= GOAL OF THE EXERCISE =
Copy the lines below word for word, from the line with "subtitles [367, 762]" to the line with "sweatshirt [183, 414]", both included, and nothing else.

= THE RECORDS =
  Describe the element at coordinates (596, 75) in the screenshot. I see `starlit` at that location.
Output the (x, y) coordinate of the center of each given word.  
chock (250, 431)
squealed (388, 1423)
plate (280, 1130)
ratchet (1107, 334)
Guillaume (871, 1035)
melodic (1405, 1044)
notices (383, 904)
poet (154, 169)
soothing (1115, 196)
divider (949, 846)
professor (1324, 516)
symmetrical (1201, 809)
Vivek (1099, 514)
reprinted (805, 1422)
---
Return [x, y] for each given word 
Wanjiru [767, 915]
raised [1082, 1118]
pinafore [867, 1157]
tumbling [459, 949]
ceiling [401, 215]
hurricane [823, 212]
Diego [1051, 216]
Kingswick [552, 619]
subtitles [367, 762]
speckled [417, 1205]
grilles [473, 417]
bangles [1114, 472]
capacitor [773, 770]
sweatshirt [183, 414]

= EXERCISE RESPONSE =
subtitles [367, 762]
speckled [417, 1205]
grilles [473, 417]
bangles [1114, 472]
capacitor [773, 770]
sweatshirt [183, 414]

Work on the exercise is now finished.